Data excerpts:
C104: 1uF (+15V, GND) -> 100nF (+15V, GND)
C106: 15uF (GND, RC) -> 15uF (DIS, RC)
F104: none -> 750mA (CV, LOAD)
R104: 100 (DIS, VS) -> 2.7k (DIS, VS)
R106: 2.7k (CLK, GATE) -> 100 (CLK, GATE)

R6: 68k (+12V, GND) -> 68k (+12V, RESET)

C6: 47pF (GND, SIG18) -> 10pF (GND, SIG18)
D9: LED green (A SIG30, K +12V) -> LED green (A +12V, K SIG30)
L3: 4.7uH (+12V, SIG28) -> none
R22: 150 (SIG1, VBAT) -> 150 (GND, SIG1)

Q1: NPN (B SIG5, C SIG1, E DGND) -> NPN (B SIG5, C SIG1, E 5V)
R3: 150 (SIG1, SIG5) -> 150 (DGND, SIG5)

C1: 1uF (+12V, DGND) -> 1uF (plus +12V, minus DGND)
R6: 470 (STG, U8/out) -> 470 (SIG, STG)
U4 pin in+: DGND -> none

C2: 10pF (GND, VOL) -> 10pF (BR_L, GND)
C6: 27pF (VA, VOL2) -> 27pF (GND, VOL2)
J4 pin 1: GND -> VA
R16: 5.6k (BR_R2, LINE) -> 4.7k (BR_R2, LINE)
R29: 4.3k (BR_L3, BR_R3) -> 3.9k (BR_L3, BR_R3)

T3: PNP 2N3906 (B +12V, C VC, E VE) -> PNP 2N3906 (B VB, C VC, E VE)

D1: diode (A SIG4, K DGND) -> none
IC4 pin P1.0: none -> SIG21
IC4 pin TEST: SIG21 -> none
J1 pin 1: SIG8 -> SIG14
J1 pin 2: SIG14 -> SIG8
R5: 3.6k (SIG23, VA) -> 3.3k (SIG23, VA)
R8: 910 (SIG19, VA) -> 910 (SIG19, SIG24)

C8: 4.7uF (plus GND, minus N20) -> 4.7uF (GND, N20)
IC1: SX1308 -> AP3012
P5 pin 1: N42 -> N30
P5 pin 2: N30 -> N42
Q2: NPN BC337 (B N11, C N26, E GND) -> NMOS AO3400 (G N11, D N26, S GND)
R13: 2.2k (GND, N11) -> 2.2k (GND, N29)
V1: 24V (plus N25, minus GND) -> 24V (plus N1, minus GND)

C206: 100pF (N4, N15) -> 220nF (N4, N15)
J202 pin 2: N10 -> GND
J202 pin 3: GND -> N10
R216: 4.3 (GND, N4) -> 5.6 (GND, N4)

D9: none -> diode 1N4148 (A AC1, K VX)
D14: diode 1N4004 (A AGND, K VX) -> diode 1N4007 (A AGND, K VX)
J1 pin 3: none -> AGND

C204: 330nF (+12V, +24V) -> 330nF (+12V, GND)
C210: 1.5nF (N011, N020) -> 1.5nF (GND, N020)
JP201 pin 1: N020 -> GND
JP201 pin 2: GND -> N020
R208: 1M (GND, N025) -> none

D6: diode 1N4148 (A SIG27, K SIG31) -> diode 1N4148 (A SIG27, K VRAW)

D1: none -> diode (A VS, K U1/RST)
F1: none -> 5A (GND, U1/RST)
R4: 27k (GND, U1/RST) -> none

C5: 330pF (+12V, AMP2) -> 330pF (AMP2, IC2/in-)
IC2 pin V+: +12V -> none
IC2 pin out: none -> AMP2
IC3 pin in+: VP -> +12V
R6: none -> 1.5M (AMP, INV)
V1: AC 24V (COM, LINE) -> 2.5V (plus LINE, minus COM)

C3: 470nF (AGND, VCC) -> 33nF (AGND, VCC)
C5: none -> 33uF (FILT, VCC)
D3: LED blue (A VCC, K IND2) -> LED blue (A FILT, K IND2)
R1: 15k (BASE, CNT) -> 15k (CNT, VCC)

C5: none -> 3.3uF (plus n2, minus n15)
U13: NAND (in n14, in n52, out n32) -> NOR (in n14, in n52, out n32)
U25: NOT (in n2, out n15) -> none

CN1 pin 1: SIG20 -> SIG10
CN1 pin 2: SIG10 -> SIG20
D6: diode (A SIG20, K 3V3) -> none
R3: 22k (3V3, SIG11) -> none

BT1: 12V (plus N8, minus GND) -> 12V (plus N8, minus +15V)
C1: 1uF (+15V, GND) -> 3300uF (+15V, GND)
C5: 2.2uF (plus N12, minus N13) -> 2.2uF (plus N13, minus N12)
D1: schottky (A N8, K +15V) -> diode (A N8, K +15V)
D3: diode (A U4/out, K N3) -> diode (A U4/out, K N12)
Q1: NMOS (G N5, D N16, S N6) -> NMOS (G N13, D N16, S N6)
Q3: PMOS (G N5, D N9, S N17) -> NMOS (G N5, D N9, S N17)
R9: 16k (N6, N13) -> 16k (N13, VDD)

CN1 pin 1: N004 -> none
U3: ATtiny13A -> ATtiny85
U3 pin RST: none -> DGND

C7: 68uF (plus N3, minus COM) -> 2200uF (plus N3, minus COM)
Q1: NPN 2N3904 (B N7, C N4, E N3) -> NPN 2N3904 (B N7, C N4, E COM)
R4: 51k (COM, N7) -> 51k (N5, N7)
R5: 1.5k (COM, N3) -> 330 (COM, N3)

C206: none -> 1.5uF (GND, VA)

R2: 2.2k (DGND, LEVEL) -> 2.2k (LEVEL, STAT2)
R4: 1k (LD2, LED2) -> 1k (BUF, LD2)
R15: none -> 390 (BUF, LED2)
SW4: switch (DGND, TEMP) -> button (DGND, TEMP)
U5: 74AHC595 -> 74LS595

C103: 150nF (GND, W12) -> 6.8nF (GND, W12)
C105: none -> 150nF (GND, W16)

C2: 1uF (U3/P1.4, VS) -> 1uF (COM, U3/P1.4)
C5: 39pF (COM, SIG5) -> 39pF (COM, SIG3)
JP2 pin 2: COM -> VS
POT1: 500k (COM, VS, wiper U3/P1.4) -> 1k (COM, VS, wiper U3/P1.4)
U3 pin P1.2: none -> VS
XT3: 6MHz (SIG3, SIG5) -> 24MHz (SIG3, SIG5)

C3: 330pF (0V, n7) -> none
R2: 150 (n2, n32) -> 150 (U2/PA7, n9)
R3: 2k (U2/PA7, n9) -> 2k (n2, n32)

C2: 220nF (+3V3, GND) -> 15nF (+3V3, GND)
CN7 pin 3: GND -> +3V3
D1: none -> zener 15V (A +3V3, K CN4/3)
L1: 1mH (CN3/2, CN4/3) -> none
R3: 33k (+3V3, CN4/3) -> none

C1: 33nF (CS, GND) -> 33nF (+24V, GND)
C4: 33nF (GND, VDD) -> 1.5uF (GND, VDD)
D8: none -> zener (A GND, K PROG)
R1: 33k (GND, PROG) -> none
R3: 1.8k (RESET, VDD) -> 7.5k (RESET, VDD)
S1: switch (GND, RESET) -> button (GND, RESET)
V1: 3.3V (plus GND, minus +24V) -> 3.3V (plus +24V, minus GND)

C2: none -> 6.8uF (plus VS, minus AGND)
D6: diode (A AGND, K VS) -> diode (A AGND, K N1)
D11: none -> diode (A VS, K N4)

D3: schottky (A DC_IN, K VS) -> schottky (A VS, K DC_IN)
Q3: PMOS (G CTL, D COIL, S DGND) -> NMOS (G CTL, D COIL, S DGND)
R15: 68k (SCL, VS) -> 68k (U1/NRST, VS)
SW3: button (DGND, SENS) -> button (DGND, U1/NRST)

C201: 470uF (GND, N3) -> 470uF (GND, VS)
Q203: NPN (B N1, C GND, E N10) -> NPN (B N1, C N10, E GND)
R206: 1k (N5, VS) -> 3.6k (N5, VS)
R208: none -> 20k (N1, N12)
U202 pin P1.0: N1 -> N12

**Work order:**
From the data, collect all lines where the string "PROG" appears.

**Reply to the exercise:**
D8: none -> zener (A GND, K PROG)
R1: 33k (GND, PROG) -> none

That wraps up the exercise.